[Entries shown]

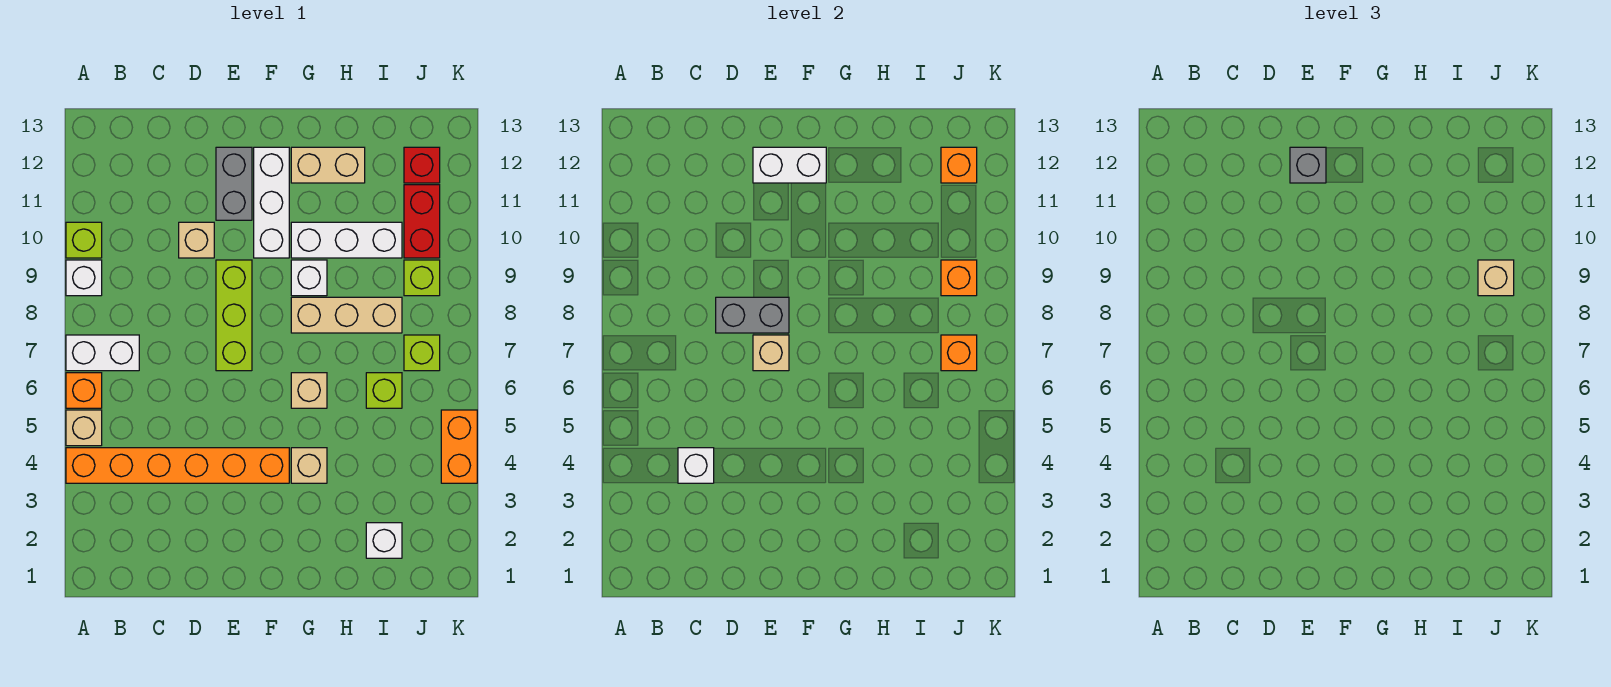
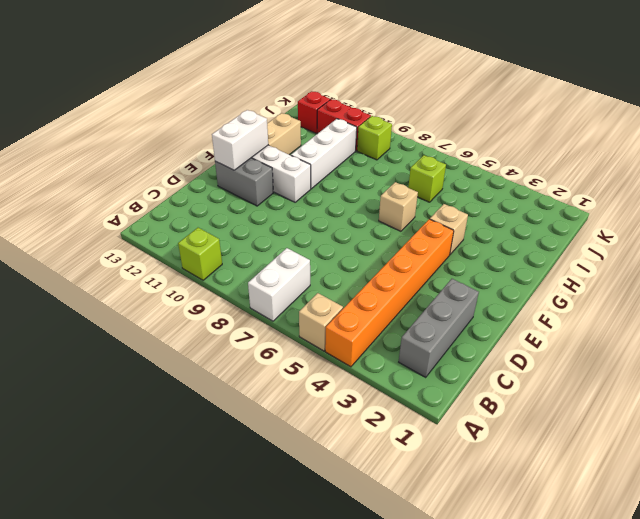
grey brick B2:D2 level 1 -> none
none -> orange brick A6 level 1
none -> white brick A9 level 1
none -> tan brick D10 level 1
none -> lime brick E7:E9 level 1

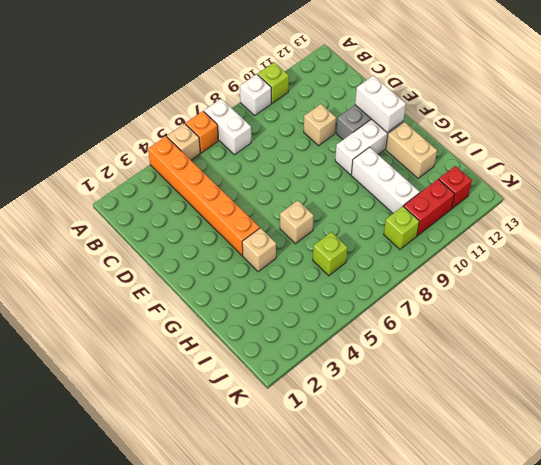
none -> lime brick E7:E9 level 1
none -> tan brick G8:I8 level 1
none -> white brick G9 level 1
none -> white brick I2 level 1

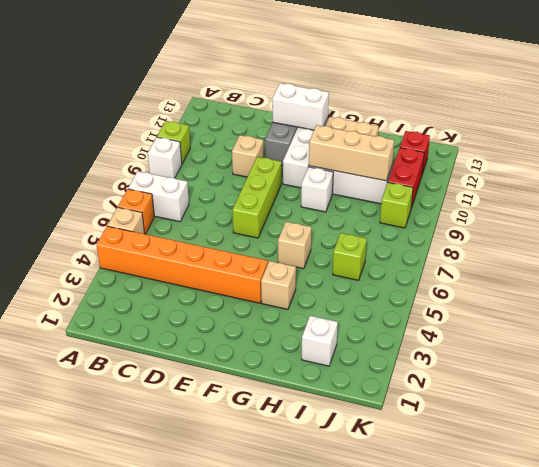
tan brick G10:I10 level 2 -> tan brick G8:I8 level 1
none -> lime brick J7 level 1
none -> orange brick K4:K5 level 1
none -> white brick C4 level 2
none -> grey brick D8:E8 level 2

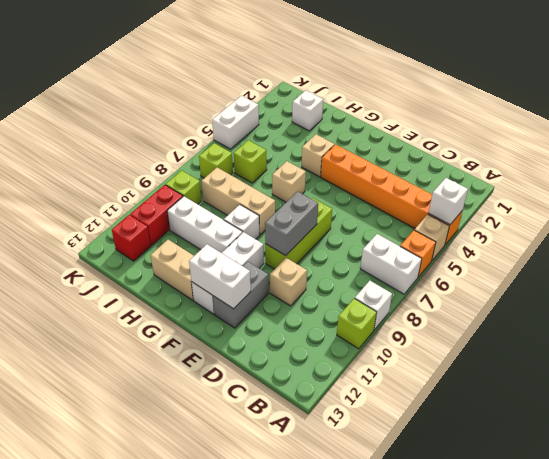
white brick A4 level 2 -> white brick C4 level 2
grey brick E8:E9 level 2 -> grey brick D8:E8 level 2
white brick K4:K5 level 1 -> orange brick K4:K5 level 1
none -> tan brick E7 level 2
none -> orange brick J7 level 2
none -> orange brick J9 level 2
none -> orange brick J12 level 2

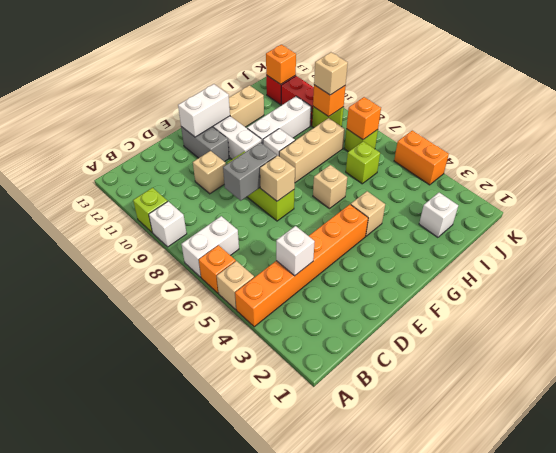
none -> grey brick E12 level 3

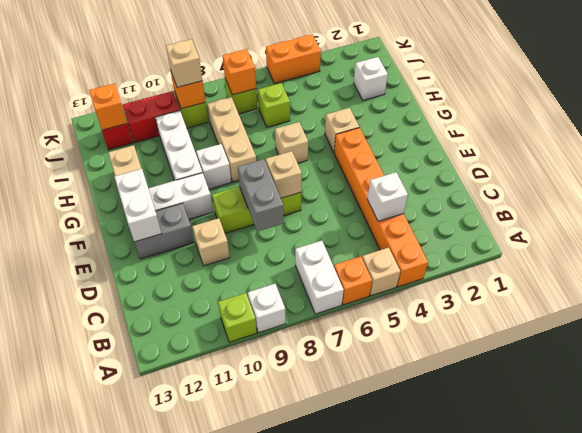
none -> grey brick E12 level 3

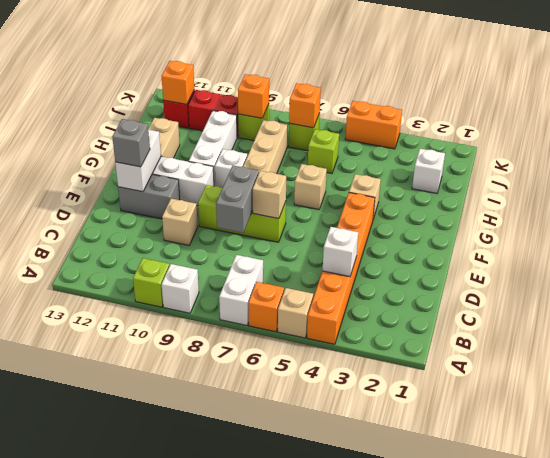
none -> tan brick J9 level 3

[/Entries shown]
[Entries shown]

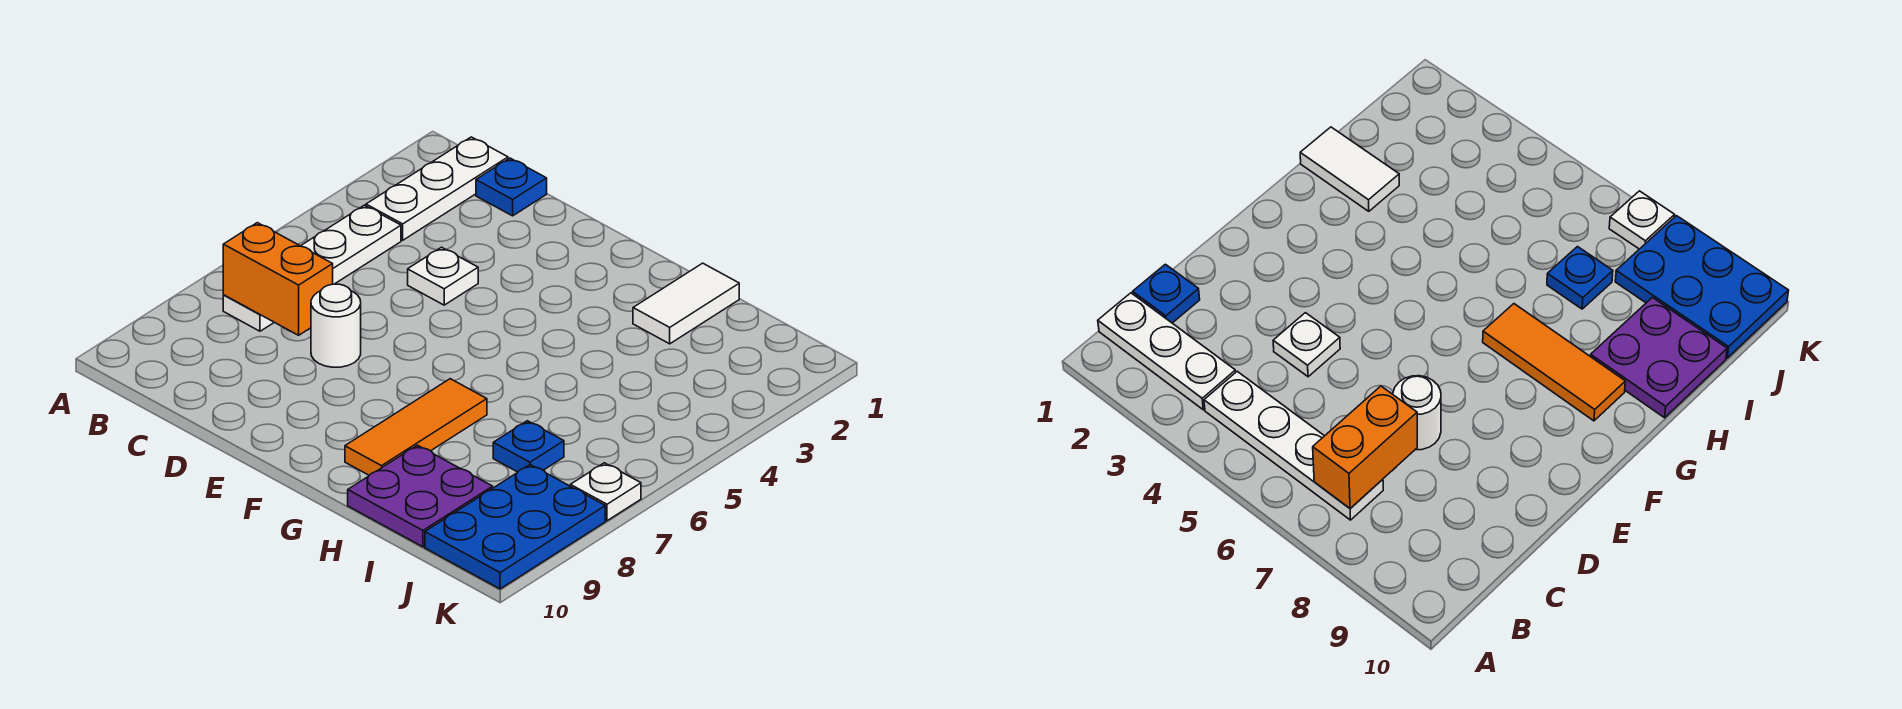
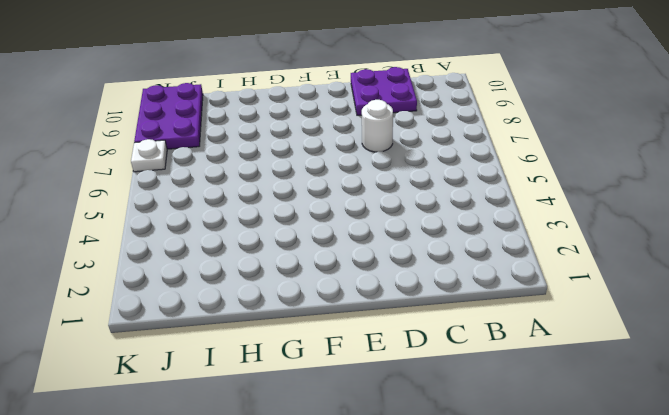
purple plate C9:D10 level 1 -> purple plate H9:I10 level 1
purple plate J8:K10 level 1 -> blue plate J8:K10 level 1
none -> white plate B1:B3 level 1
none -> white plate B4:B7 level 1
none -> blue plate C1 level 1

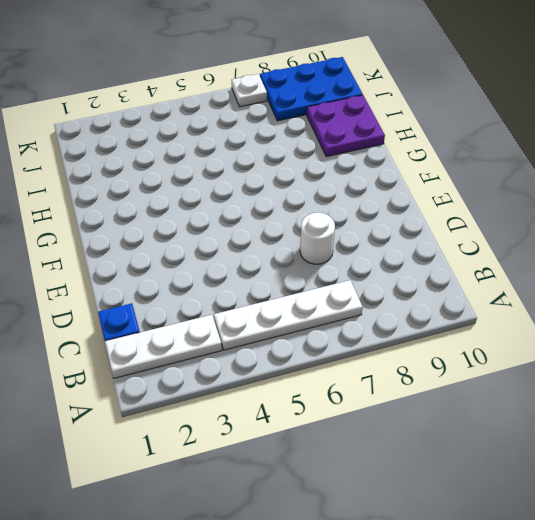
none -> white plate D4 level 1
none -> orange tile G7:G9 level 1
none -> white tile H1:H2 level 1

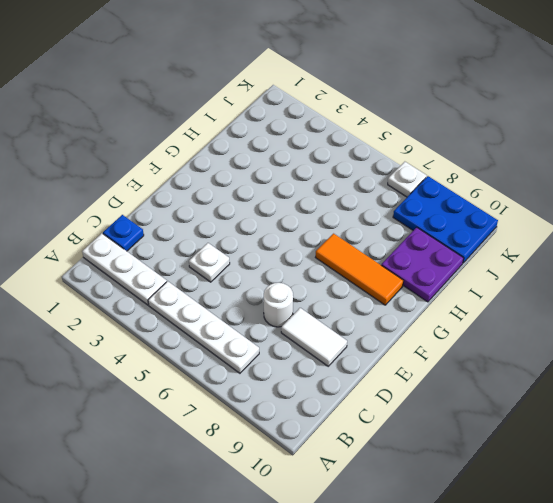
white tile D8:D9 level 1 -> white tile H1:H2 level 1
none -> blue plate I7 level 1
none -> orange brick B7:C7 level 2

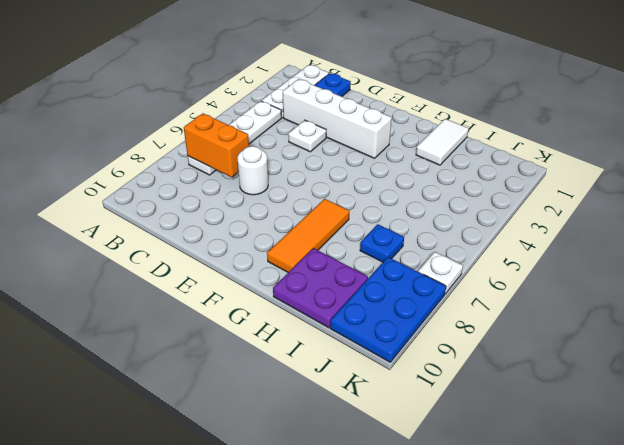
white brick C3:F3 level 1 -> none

[/Entries shown]

What is required: From the data above, copy each line that holds "grey".

Exercise response:
grey brick B2:D2 level 1 -> none
none -> grey brick D8:E8 level 2
grey brick E8:E9 level 2 -> grey brick D8:E8 level 2
none -> grey brick E12 level 3
none -> grey brick E12 level 3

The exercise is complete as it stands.